_To do_
Exactly the lines from the one containing "TurquoiseToothbrush (no. 2 from left)" through the final line of the listing are to be retyped, and nothing more.

_Data block_
* * * *
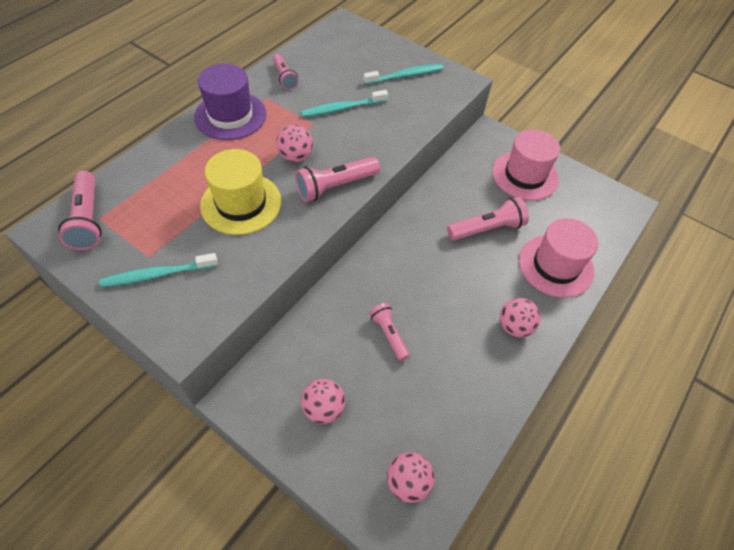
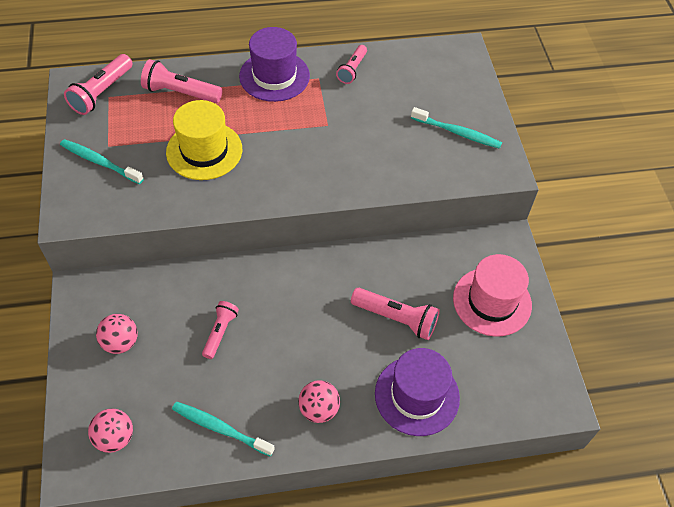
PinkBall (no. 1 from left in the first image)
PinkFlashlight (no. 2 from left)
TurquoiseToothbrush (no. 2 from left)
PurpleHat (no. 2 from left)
* * * *
_Response_
TurquoiseToothbrush (no. 2 from left)
PurpleHat (no. 2 from left)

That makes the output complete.